_Task details_. Transcribe exactly the line containing "black pentagon: (55, 706)" and each line after it, through the end of the entries, with nothing before or after.

_Data to process_.

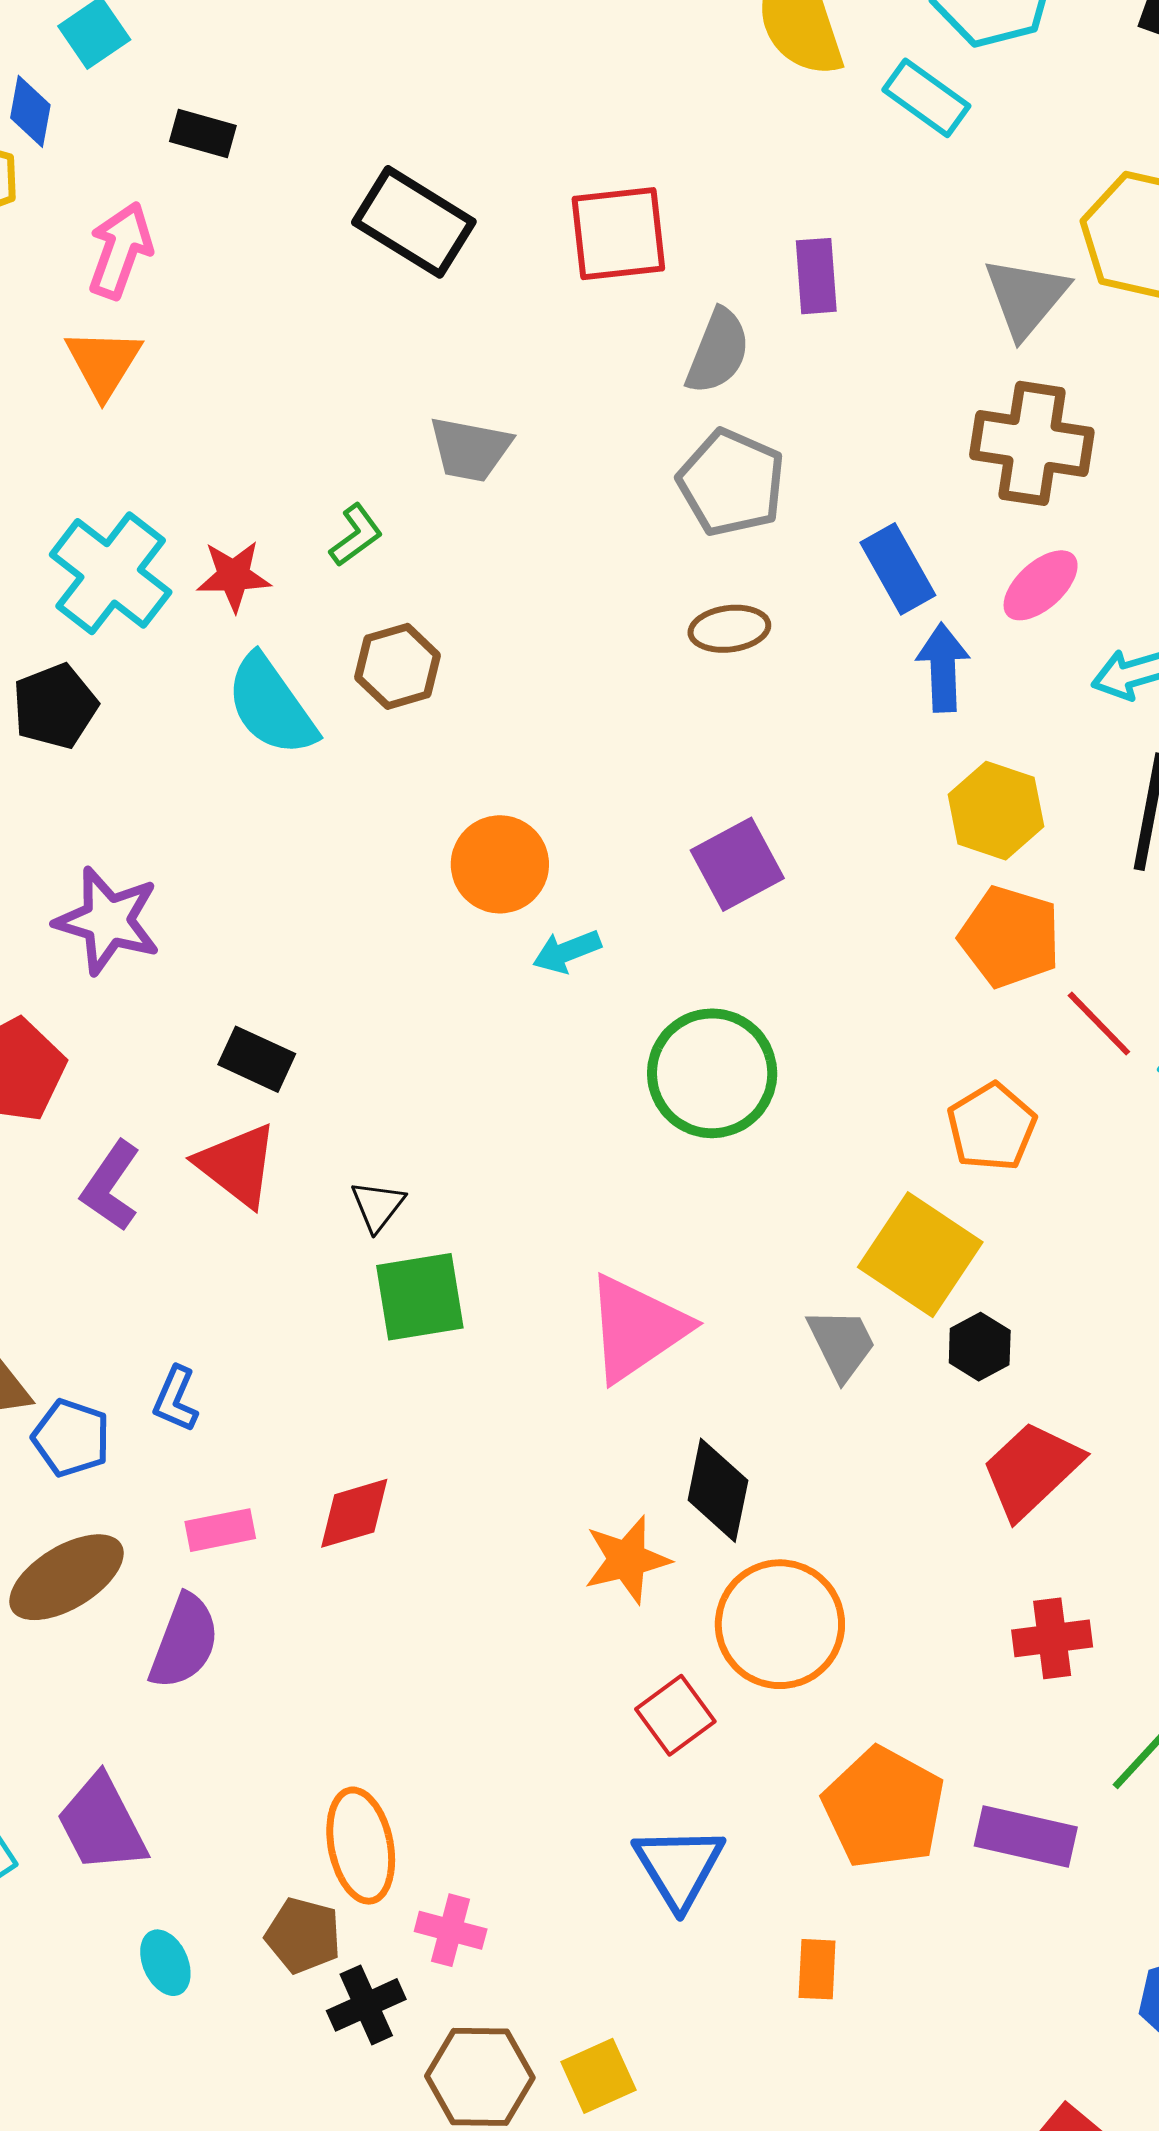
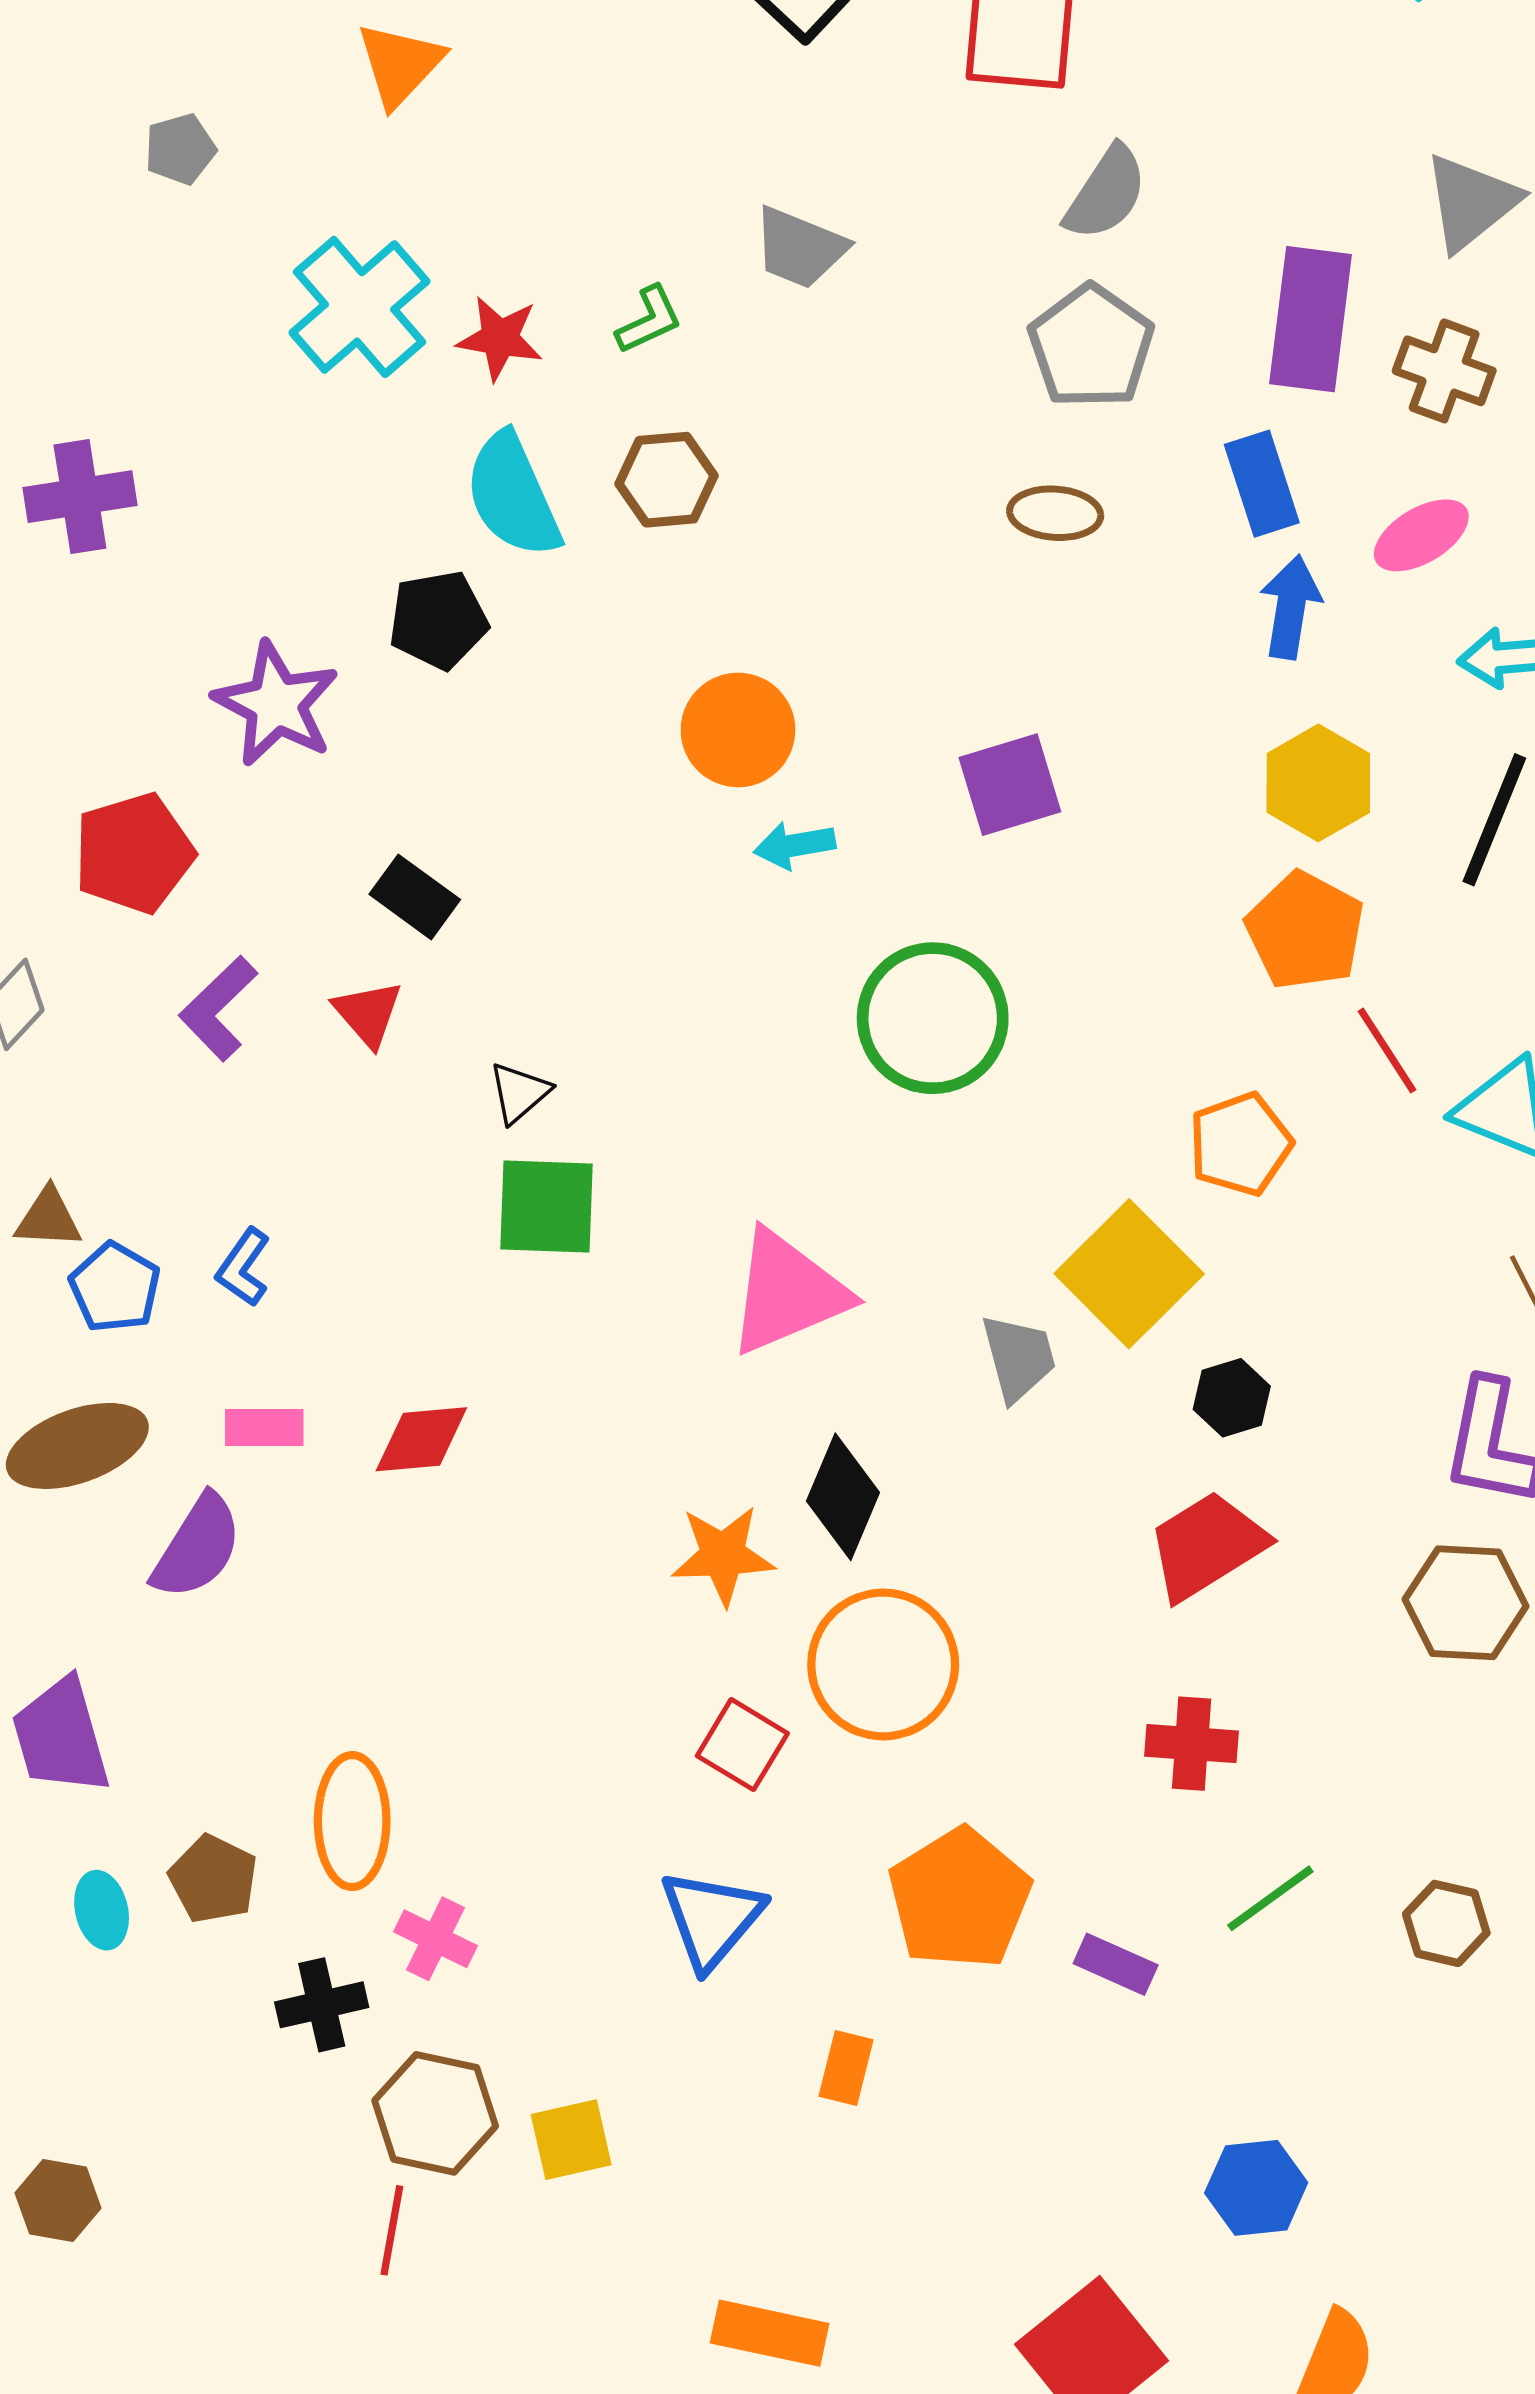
purple rectangle: (816, 276) -> (1310, 319), moved, size x1.6
brown cross: (1032, 443) -> (1444, 371), size x0.7
black pentagon: (55, 706) -> (438, 620), moved
red triangle: (237, 1165) -> (368, 1014), size x0.7
black hexagon: (980, 1347) -> (1232, 1398), moved
red square: (675, 1715) -> (742, 1745), turned -34
purple rectangle: (1026, 1837) -> (1116, 1964), size x0.7
brown pentagon: (303, 1935) -> (213, 1879), moved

_Response to the exercise_.
black pentagon: (55, 706) -> (438, 620), moved
red triangle: (237, 1165) -> (368, 1014), size x0.7
black hexagon: (980, 1347) -> (1232, 1398), moved
red square: (675, 1715) -> (742, 1745), turned -34
purple rectangle: (1026, 1837) -> (1116, 1964), size x0.7
brown pentagon: (303, 1935) -> (213, 1879), moved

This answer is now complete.